* [The problem]:
All lines from the one with "insert: PurplePlane (214 187)" through the final line below are to be reproduced exactly; omit the others.

* [Records to process]:
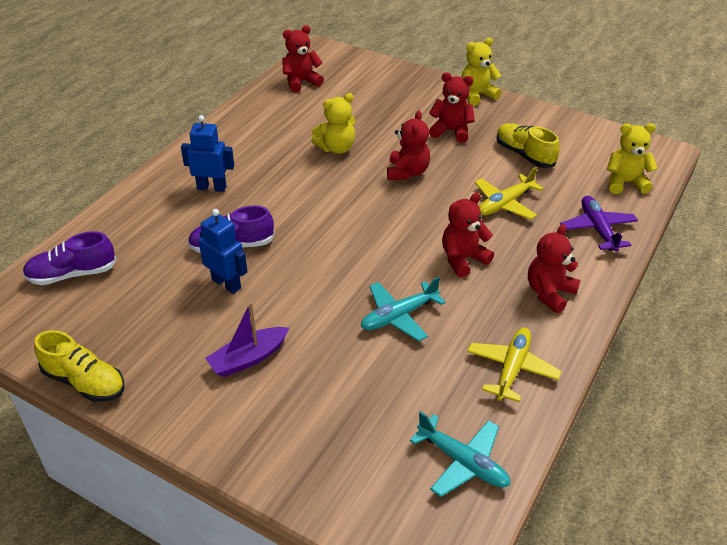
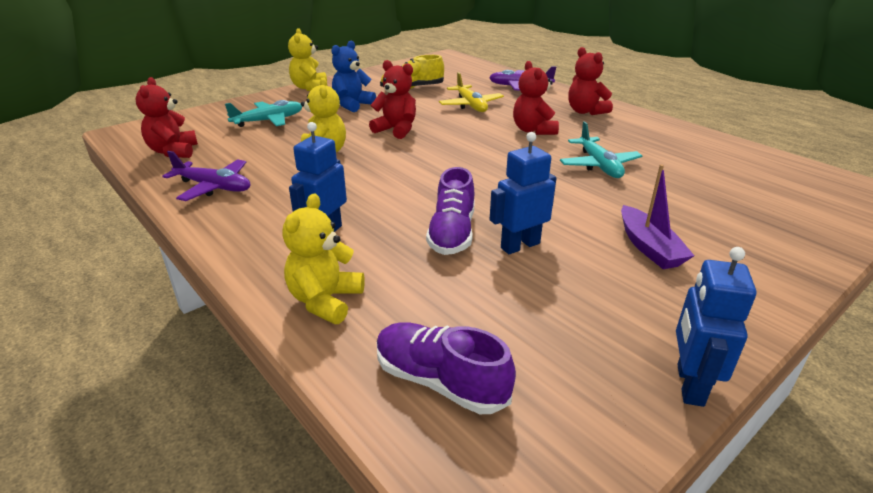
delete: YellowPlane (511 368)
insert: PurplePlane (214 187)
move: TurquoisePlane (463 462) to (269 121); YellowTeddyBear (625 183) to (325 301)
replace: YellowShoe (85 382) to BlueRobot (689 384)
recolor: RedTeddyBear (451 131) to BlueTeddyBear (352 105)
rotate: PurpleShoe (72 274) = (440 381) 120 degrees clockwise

* [Response area]:
insert: PurplePlane (214 187)
move: TurquoisePlane (463 462) to (269 121); YellowTeddyBear (625 183) to (325 301)
replace: YellowShoe (85 382) to BlueRobot (689 384)
recolor: RedTeddyBear (451 131) to BlueTeddyBear (352 105)
rotate: PurpleShoe (72 274) = (440 381) 120 degrees clockwise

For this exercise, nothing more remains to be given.